_PROBLEM STATEMENT_
Reproduce the listing in its entirety. Do not reproduce the pictures.

_MATERIAL PROVIDED_
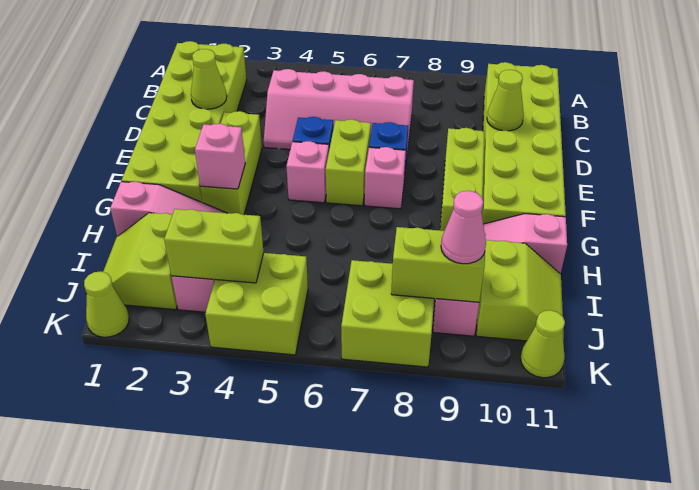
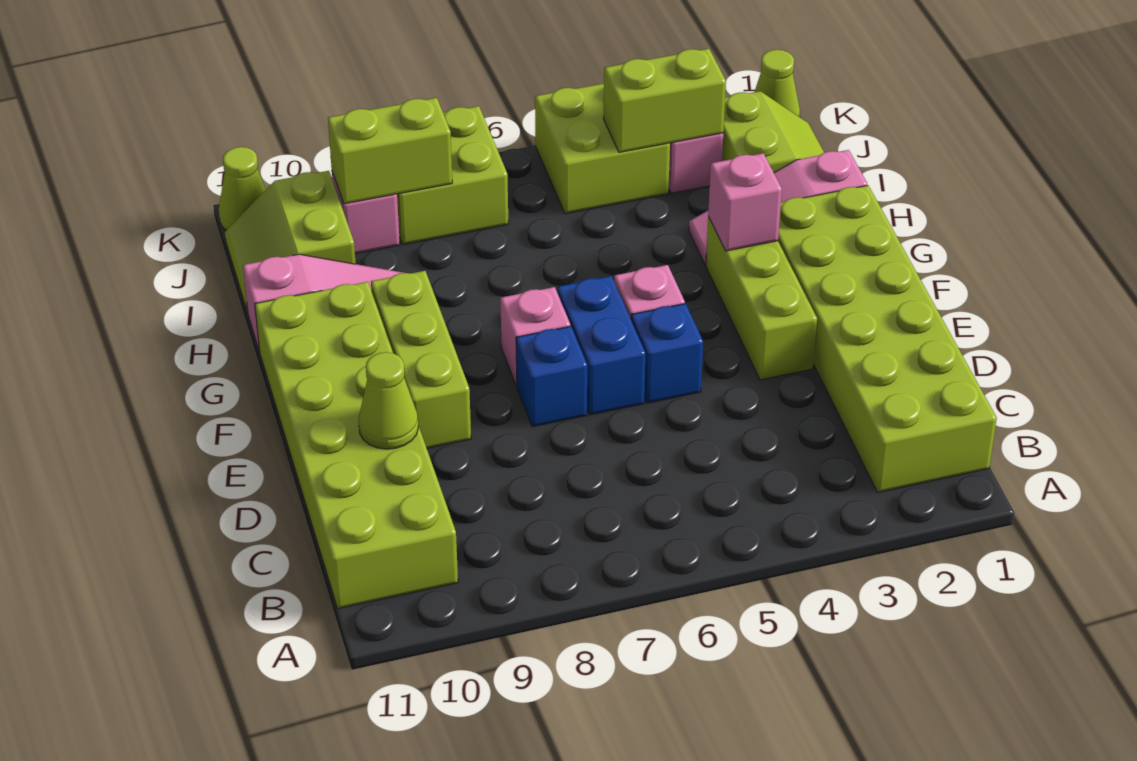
pink slope C4:D7 level 1 top C -> none
lime cone D2 level 2 -> none
lime brick E6:F6 level 1 -> blue brick E6:F6 level 1
pink cone J9 level 3 -> none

_EXPECTED ANSWER_
pink slope C4:D7 level 1 top C -> none
lime cone D2 level 2 -> none
lime brick E6:F6 level 1 -> blue brick E6:F6 level 1
pink cone J9 level 3 -> none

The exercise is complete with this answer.